# TASK PROMPT
Copy each line of the material below that includes the string "green".

# MATERIALS PROVIDED

▼

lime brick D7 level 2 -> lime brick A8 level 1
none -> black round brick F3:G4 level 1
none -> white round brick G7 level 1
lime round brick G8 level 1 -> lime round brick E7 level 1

▲
▼

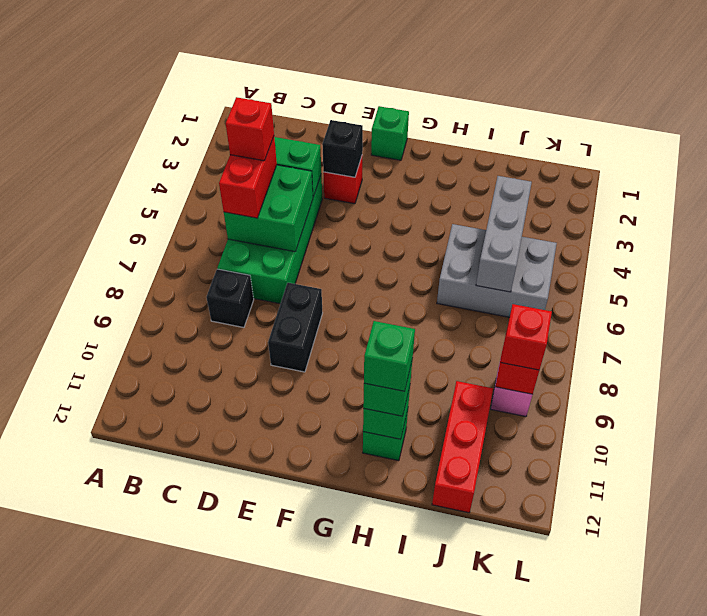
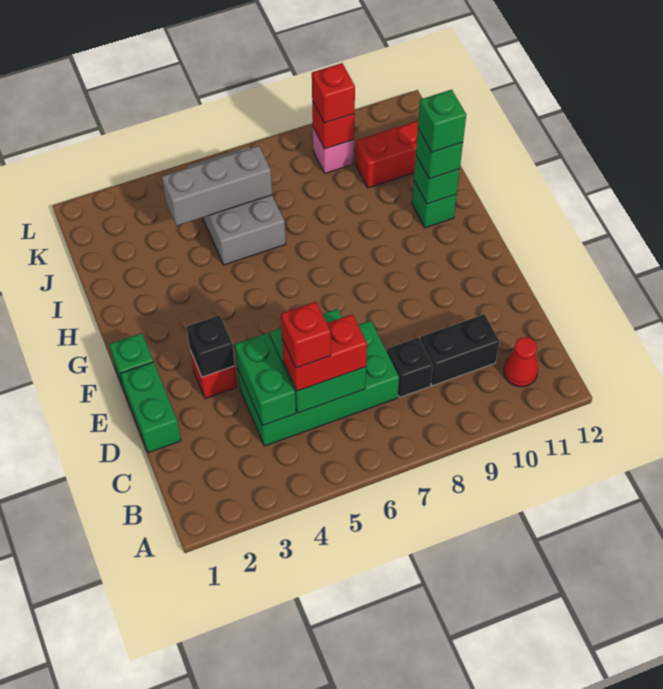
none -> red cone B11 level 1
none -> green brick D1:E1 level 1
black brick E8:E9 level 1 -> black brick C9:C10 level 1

▲
▼

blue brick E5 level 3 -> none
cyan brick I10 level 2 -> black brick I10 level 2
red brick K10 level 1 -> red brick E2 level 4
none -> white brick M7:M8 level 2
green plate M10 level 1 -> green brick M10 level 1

▲

# WRITTEN RESPONSE
none -> green brick D1:E1 level 1
green plate M10 level 1 -> green brick M10 level 1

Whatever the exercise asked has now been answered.